>> begin Records provided
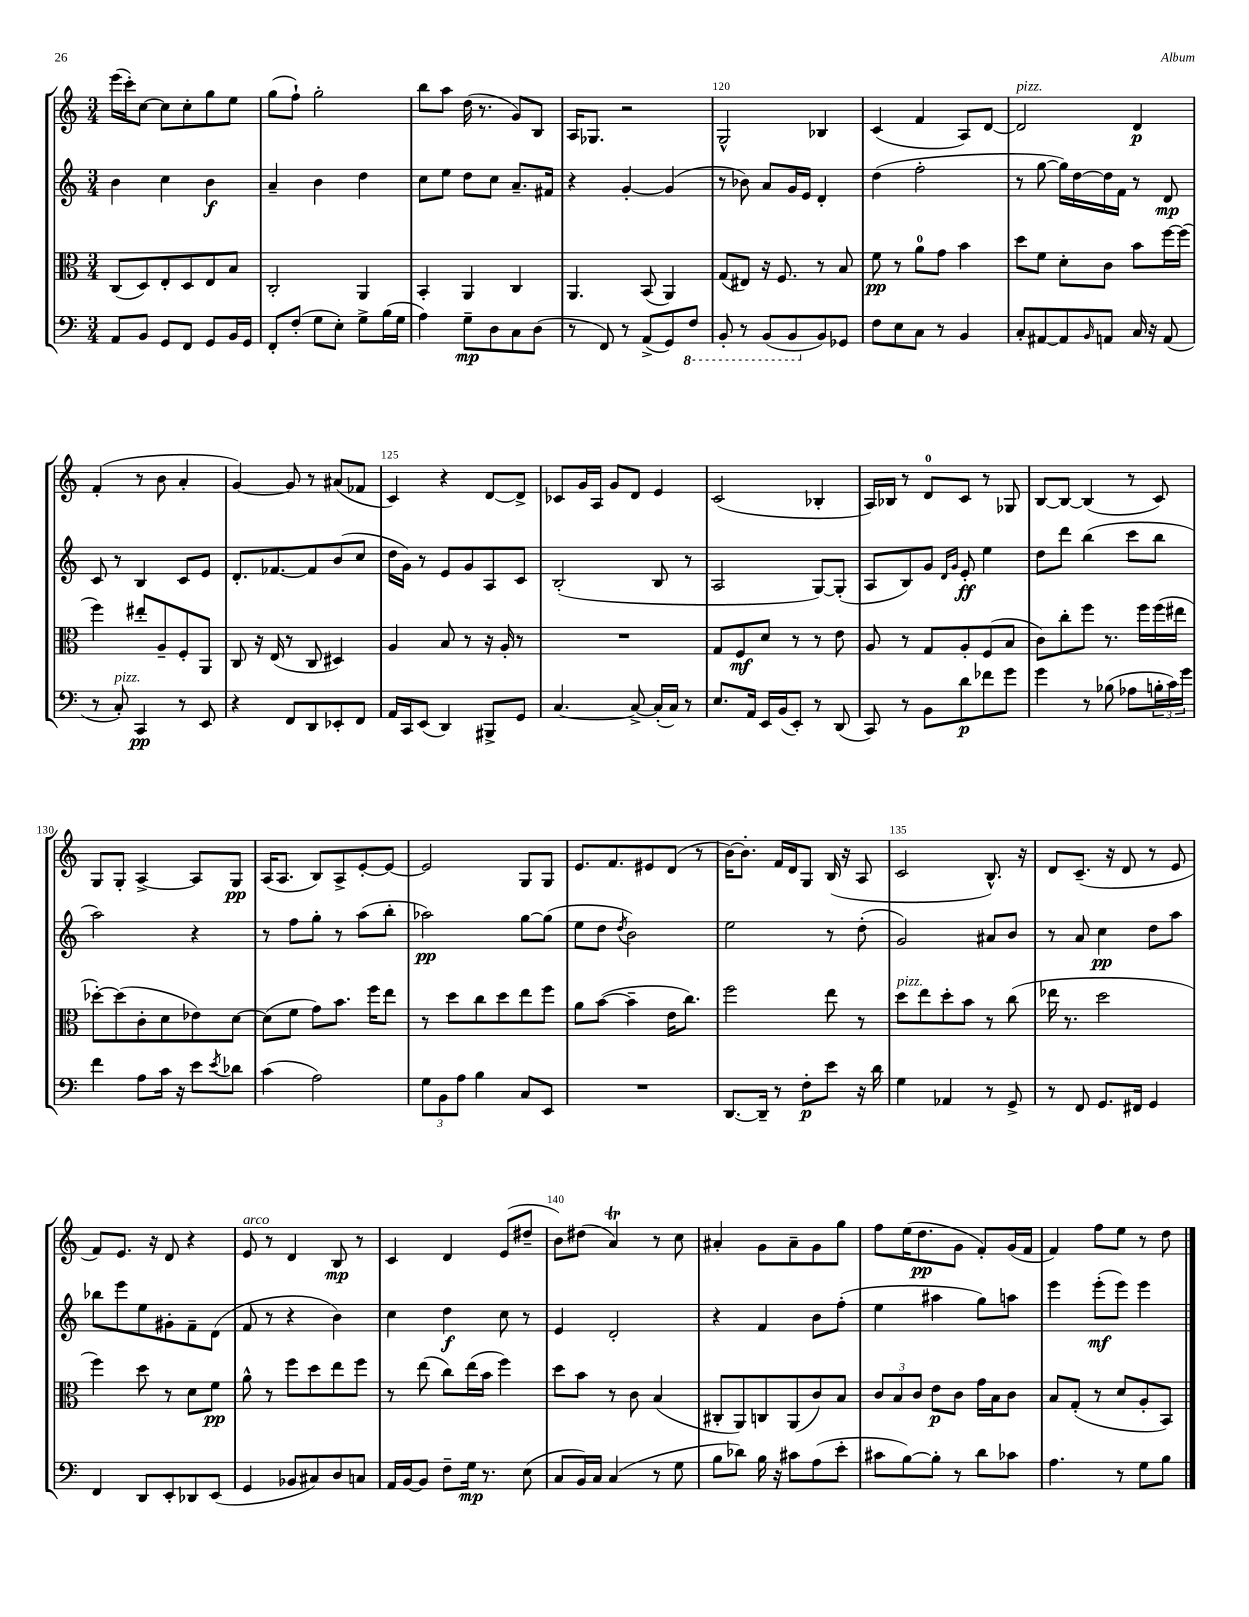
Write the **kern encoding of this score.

**kern	**kern	**kern	**kern
*staff4	*staff3	*staff2	*staff1
*clefF4	*clefC3	*clefG2	*clefG2
*k[]	*k[]	*k[]	*k[]
*M3/4	*M3/4	*M3/4	*M3/4
8AA/L	(8C/L	4b\	(16eee\LL
.	.	.	16ccc'\J)
8BB/J	8D/)	.	[8cc\J
8GG/L	8E'/	4cc\	8cc\]L
8FF/J	8D/	.	8cc'\
8GG/L	8E/	4b\	8gg\
16BB/L	8B/J	.	8ee\J
16GG/JJ	.	.	.
=	=	=	=
8FF'/L	2C'/	4a~/	(8gg\L
(8F'/J	.	.	8ff`\J)
8G\L	.	4b\	2gg'\
8E'\J)	.	.	.
8G^\L	4AA/	4dd\	.
(16B\L	.	.	.
16G\JJ	.	.	.
=	=	=	=
4A\)	4BB'/	8cc\L	8bb\L
.	.	8ee\J	8aa\J
8G~\L	4AA/	8dd\L	(16dd\
.	.	.	8.r
8D\	.	8cc\J	.
8C\	4C/	8.a~/L	8g/L)
(8D\J	.	.	8B/J
.	.	16f#/Jk	.
=	=	=	=
8r	4.AA/	4r	16A/LK
.	.	.	8.G-/J
8FF/)	.	.	.
8r	.	[4g'/	2r
(8AA^/L	(8BB/	.	.
8GG/)	4AA/)	(4g/]	.
8FF/J	.	.	.
=	=	=	=
8BBB'/	(8G/L	8r	2G^^/
8r	8E#/J)	8b-\)	.
(8BBB/L	16r	8a/L	.
.	8.F/	.	.
8BBB/	.	16g/L	.
.	.	16e/JJ	.
8BB/)	8r	4d'/	4B-/
8GG-/J	8B/	.	.
=	=	=	=
8F\L	8f\	(4dd\	(4c/
8E\	8r	.	.
8C\J	8a\L	2ff'\	4f/
8r	8g\J	.	.
4BB/	4b\	.	8A/L)
.	.	.	[8d/J
=	=	=	=
8C'/L	8dd\L	8r	2d/]
[8AA#/	8f\J	[8gg\	.
8AA#/]	8d'\L	16gg\]LL)	.
.	.	[16dd\	.
16qqBB/	.	.	.
8AA/J	8c\J	16dd\]	.
.	.	16f\JJ	.
16C/	8b\L	8r	4d/
16r	.	.	.
(8AA/	[16ff\L	8d/	.
.	(16ff\]JJ	.	.
=	=	=	=
8r	4ff\)	8c/	(4f'/
8C'/)	.	8r	.
4CC/	8ee#'/L	4B/	8r
.	8A~/	.	8b\
8r	8F'/	8c/L	4a'/
8EE/	8AA/J	8e/J	.
=	=	=	=
4r	8C/	8.d'/L	[4g/)
.	16r	.	.
.	(16E/	[8.f-/	.
8FF/L	8r	.	8g/]
8DD/	8C/	8f-/]	8r
8EE-'/	4D#/)	(8b/	(8a#/L
8FF/J	.	8cc/J	8f-/J
=	=	=	=
16AA/LL	4A/	16dd\LL	4c/)
16CC/J	.	16g\JJ)	.
(8EE/J	.	8r	.
4DD/)	8B/	8e/L	4r
.	8r	8g/	.
8BBB#^/L	16r	8A/	[8d/L
.	16A'/	.	.
8GG/J	8r	8c/J	8d^/]J
=	=	=	=
[4.C/	2.r	(2B'/	8c-/L
.	.	.	16g/L
.	.	.	16A/JJ
.	.	.	8g/L
8C^/_	.	.	8d/J
(16C'/]LL	.	8B/	4e/
16C/JJ)	.	.	.
8r	.	8r	.
=	=	=	=
8.E/L	8G/L	2A/	(2c/
.	8F/	.	.
16AA/Jk	.	.	.
16EE/LL	8d/J	.	.
(16BB/J	.	.	.
8EE'/J)	8r	.	.
8r	8r	[8G/L)	4B-'/
(8DD/	8e\	(8G'/]J	.
=	=	=	=
8CC/)	8A/	8A/L	16A/LL)
.	.	.	16B-/JJ
8r	8r	8B/)	8r
8BB\L	8G/L	8g/J	8d/L
.	.	16qqd/LL	.
.	.	16qqg/JJ	.
8d\	8A'/	8e'/	8c/J
8f-\	(8F/	4ee\	8r
8g\J	8B/J	.	8G-/
=	=	=	=
4g\	8c\L)	8dd\L	[8B/L
.	8cc'\	8ddd\J	8B/_J
8r	8ff\J	(4bb\	(4B/]
(8B-\	8.r	.	.
8A-\L	.	8ccc\L	8r
.	16ff\LL	.	.
24B'\L	(16ff\	8bb\J	8c/)
24c\)	.	.	.
.	16ee#\JJ	.	.
24g\JJ	.	.	.
=	=	=	=
4f\	[8dd-'\L)	2aa\)	8G/L
.	(8dd-\]	.	8G'/J
8A\L	8c'\	.	[4A^/
16c\Jk	8d\	.	.
16r	.	.	.
8e\L	8e-\)	4r	8A/]L
8qe/	.	.	.
8d-\J	[8d\J	.	8G/J
=	=	=	=
(4c\	(8d\]L	8r	(16A/LK
.	.	.	8.A/J
.	8f\J	8ff\L	.
2A\)	8g\L)	8gg'\J	8B/L)
.	8.b\J	8r	8A^/
.	.	(8aa\L	[8e'/
.	16ff\LK	.	.
.	8ee\J	8bb'\J	8e/_J
=	=	=	=
12G\L	8r	2aa-\)	2e/]
12BB\	.	.	.
.	8dd\L	.	.
12A\J	.	.	.
4B\	8cc\	.	.
.	8dd\	.	.
8C/L	8ee\	[8gg\L	8G/L
8EE/J	8ff\J	(8gg\]J	8G/J
=	=	=	=
2.r	8a\L	8ee\L	8.e/L
.	([8b\J	8dd\J	.
.	.	.	8.f/
.	.	8qdd/	.
.	4b~\]	2b\)	.
.	.	.	8e#/
.	16e\LK	.	(8d/J
.	8.cc\J)	.	.
.	.	.	8r
=	=	=	=
[8.DD/L	2ff\	2ee\	[16b\LK)
.	.	.	8.b'\]J
16DD~/]Jk	.	.	.
8r	.	.	16f/LL
.	.	.	16d/J
8F'\L	.	.	8G/J
8e\J	8ee\	8r	(16B/
.	.	.	16r
16r	8r	(8dd'\	8A/
16d\	.	.	.
=	=	=	=
4G\	8dd\L	2g/)	2c/
.	8ee\	.	.
4AA-/	8dd'\	.	.
.	8b\J	.	.
8r	8r	8a#/L	8.B^^/)
8GG^/	(8cc\	8b/J	.
.	.	.	16r
=	=	=	=
8r	16ee-\	8r	8d/L
.	8.r	.	.
8FF/	.	8a/	(8.c~/J
8.GG/L	2dd\	4cc\	.
.	.	.	16r
.	.	.	8d/
16FF#/Jk	.	.	.
4GG/	.	8dd\L	8r
.	.	8aa\J	8e/
=	=	=	=
4FF/	4ff\)	8bb-\L	8f/L)
.	.	8eee\	8.e/J
8DD/L	8dd\	8ee\	.
.	.	.	16r
8EE'/	8r	8g#'\	8d/
8DD-/	8d\L	8f~\	4r
(8EE/J	8f\J	(8d\J	.
=	=	=	=
4GG/	8a^^\	8f/	8e/
.	8r	8r	8r
8BB-/L	8ff\L	4r	4d/
8C#/)	8dd\	.	.
8D/	8ee\	4b\)	8B/
8C/J	8ff\J	.	8r
=	=	=	=
16AA/LL	8r	4cc\	4c/
[16BB/J	.	.	.
8BB/]J	(8ee\	.	.
8F~\L	8cc\L)	4dd\	4d/
16G\Jk	(16ee\L	.	.
8.r	16b\JJ	.	.
.	4ff\)	8cc\	(8e/L
(8E\	.	8r	8dd#~/J
=	=	=	=
8C/L	8dd\L	4e/	8b\L)
16BB/L)	8b\J	.	(8dd#\J
16C/JJ	.	.	.
(4C/	8r	2d'/	4a/)
.	8c\	.	.
8r	(4B/	.	8r
8G\	.	.	8cc\
=	=	=	=
8B\L	8C#'/L	4r	4a#'/
8d-\J)	8AA/)	.	.
16B\	8C/	4f/	8g\L
16r	.	.	.
8c#\L	(8AA/	.	8a#~\
(8A\	8c/)	8b\L	8g\
8e'\J	8B/J	(8ff'\J	8gg\J
=	=	=	=
8c#\L	12c/L	4ee\	8ff\L
.	12B/	.	.
[8B\)	.	.	(16ee\K
.	12c/J	.	.
.	.	.	8.dd\
8B'\]J	8e\L	4aa#\	.
8r	8c\J	.	8g\J
8d\L	16g\LL	8gg\L)	8f'/L)
.	16B\J	.	.
8c-\J	8c\J	8aa\J	(16g/L
.	.	.	16f/JJ
=	=	=	=
4.A\	8B/L	4eee\	4f/)
.	(8G'/J	.	.
.	8r	(8eee'\L	8ff\L
8r	8d/L	8eee\J)	8ee\J
8G\L	8A'/	4eee\	8r
8B\J	8BB/J)	.	8dd\
==	==	==	==
*-	*-	*-	*-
>> end Records provided
Aim>
Show each line of the entries above that contains the string "kern".

Completed task>
Write the **kern encoding of this score.
**kern	**kern	**kern	**kern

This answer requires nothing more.